PROBLEM TO SOLVE. Beginning at the line that holds "[(178,260),(192,261),(192,241),(178,241),(178,260)]", transcribe each line exactly through the end of the records, and leave any pictures out.

Top of PROVIDED INFORMATION

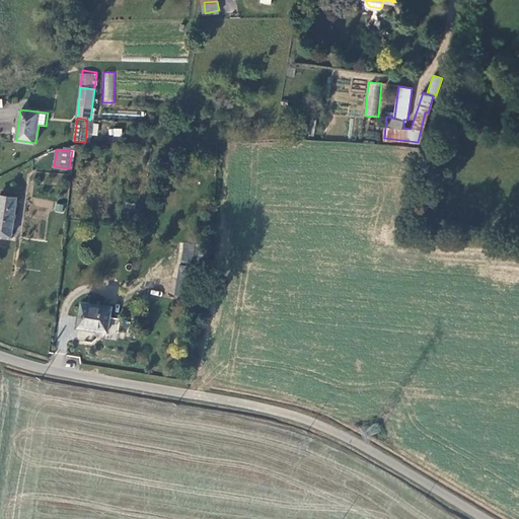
[(0,234),(11,236),(17,198),(0,196),(0,198),(0,234)]
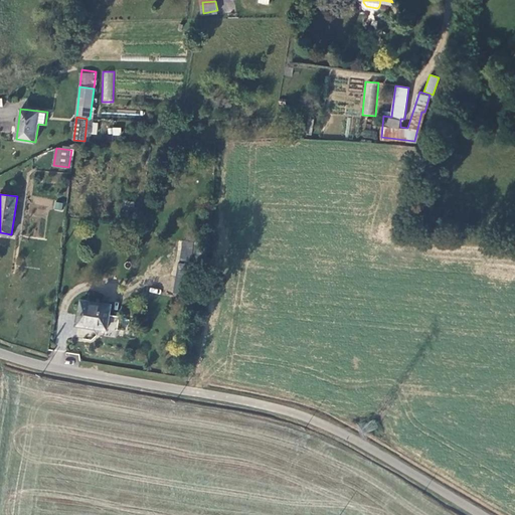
[(124,205),(124,213),(134,215),(135,207),(124,205)]
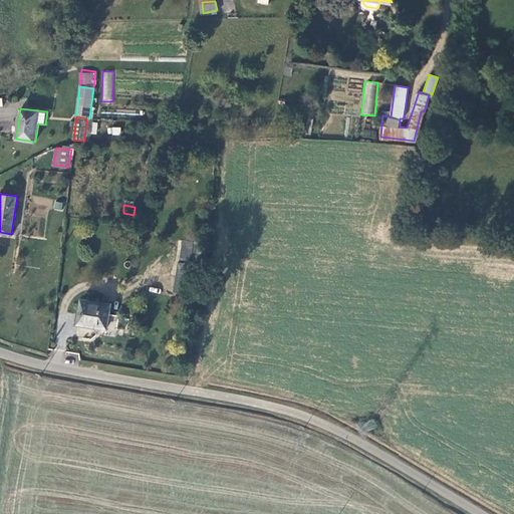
[(178,260),(192,261),(192,241),(178,241),(178,260)]
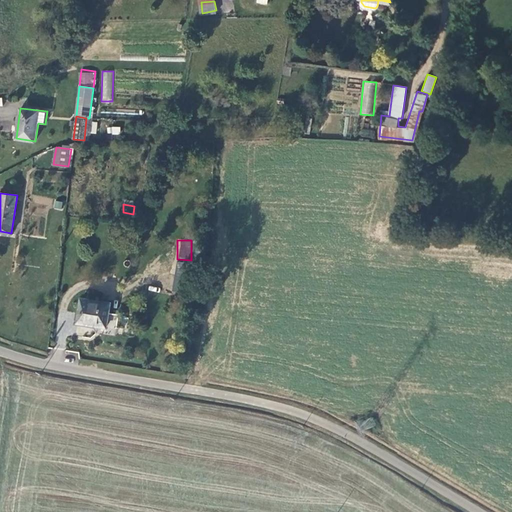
[(180,292),(187,263),(178,261),(172,290),(180,292)]
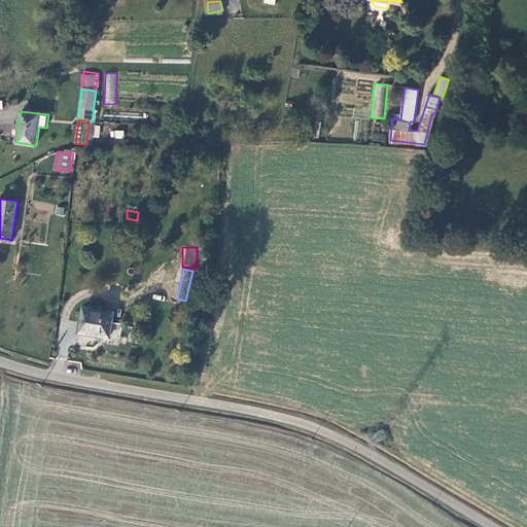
[(101,337),(100,343),(120,346),(124,325),(113,323),(114,311),(83,308),(80,334),(101,337)]
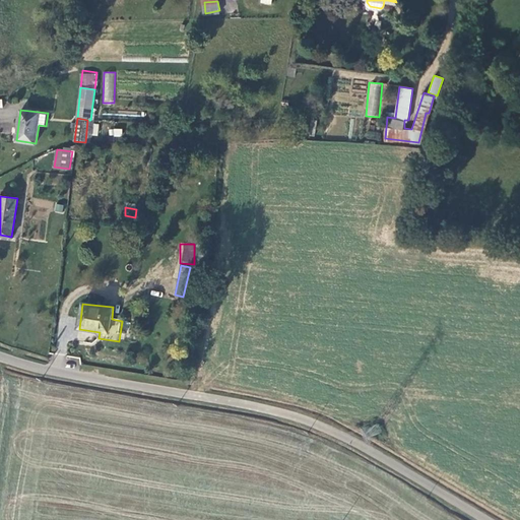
All buildings are outlined.
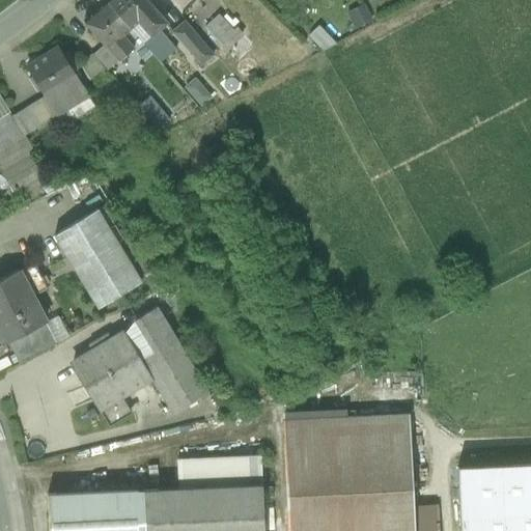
[(166,23),(145,0),(106,0),(106,1),(131,29),(132,30),(139,23),(151,36),(166,23)]
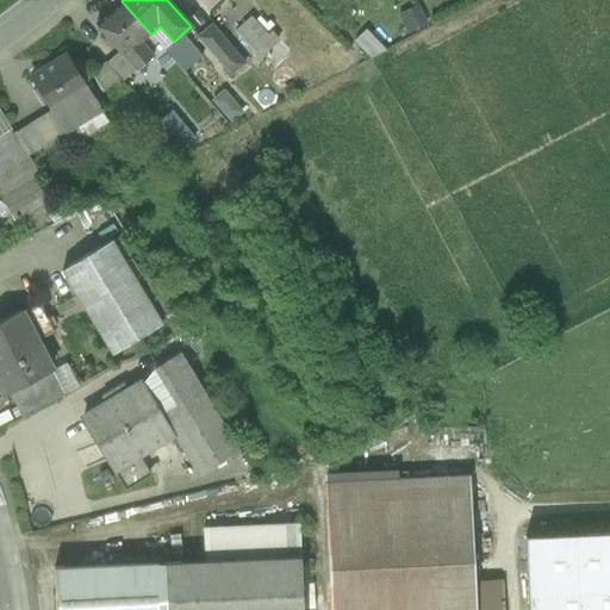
[(150,33),(122,1),(95,24),(119,51),(124,56),(141,42),(150,33)]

Bottom of PROVIDED INFORMATION

RESPONSE TO THIS EXERCISE.
[(178,260),(192,261),(192,241),(178,241),(178,260)]
[(180,292),(187,263),(178,261),(172,290),(180,292)]
[(101,337),(100,343),(120,346),(124,325),(113,323),(114,311),(83,308),(80,334),(101,337)]
All buildings are outlined.
[(166,23),(145,0),(106,0),(106,1),(131,29),(132,30),(139,23),(151,36),(166,23)]
[(150,33),(122,1),(95,24),(119,51),(124,56),(141,42),(150,33)]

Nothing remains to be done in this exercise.